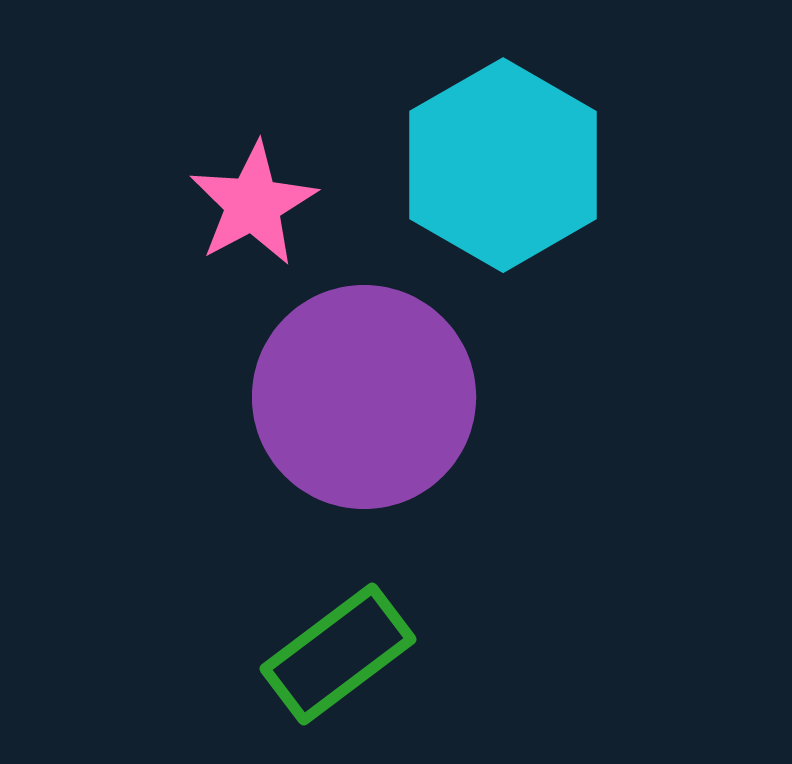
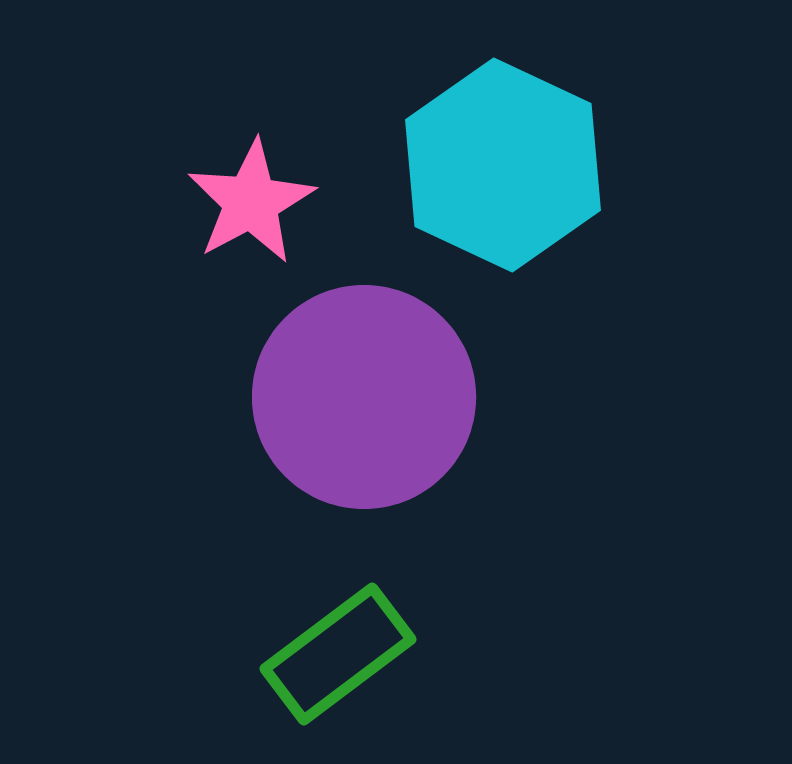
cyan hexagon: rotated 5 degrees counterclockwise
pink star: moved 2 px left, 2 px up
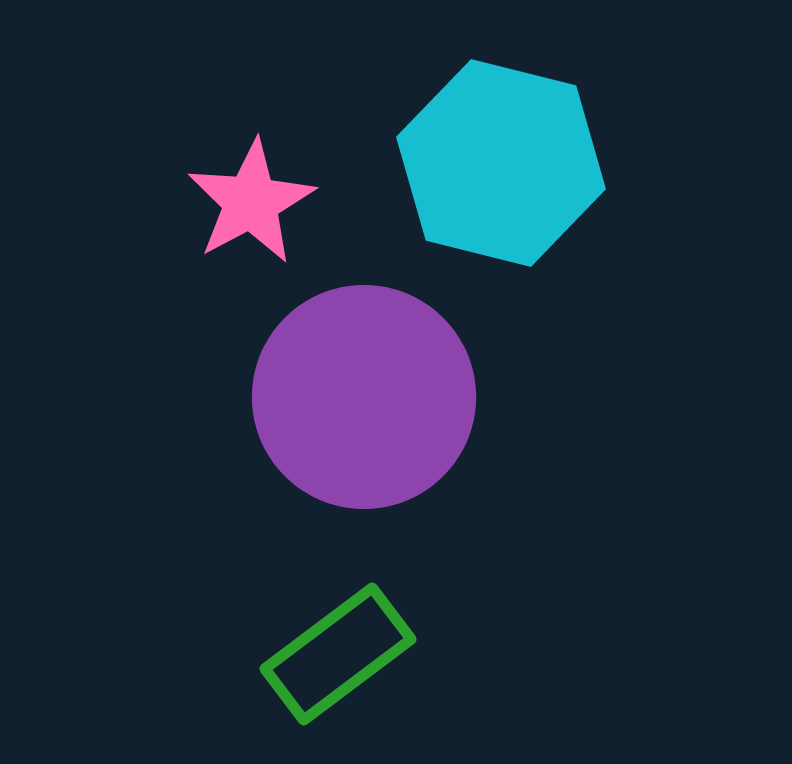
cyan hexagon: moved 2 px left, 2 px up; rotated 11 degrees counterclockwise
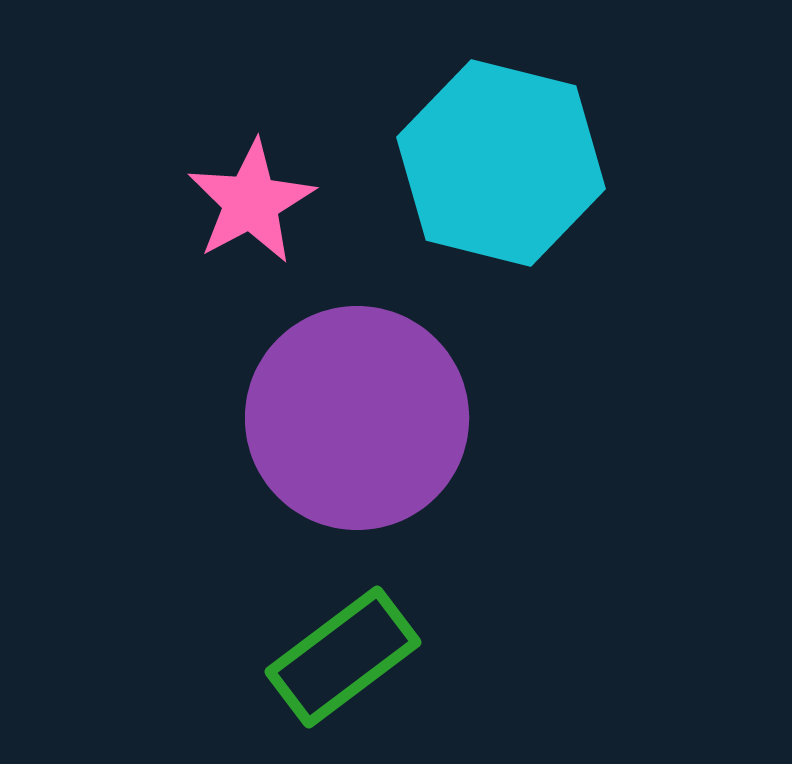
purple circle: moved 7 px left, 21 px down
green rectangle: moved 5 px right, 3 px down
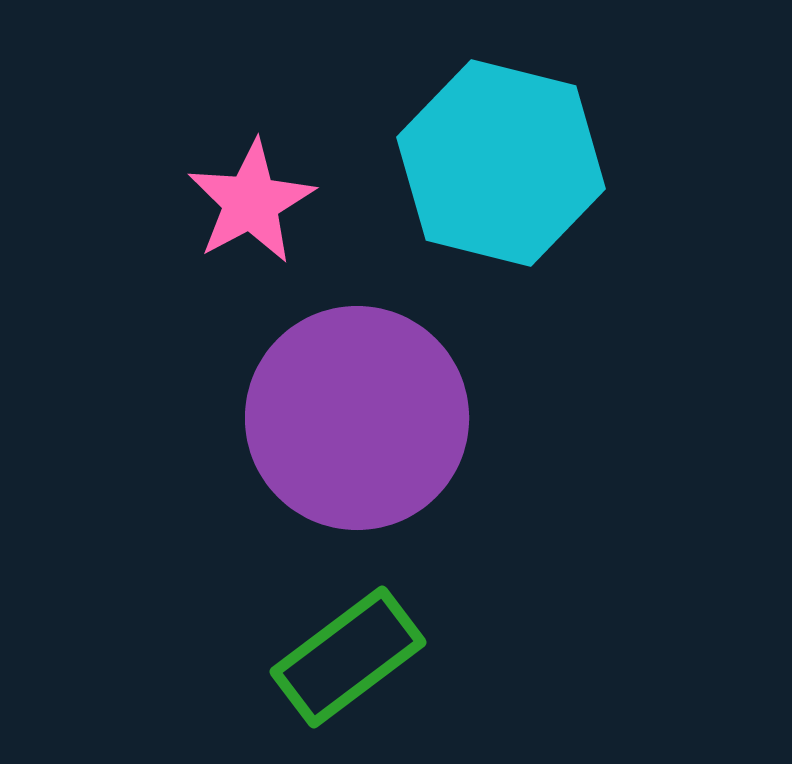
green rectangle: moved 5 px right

====================

● **Aim**
Reproduce the lines of the data from the one containing "purple circle: moved 7 px left, 21 px down" through the end, inclusive, changing "green rectangle" to "yellow rectangle" and keeping everything else the same. Leave the pictures out of your answer.

● **Written reply**
purple circle: moved 7 px left, 21 px down
yellow rectangle: moved 5 px right, 3 px down
yellow rectangle: moved 5 px right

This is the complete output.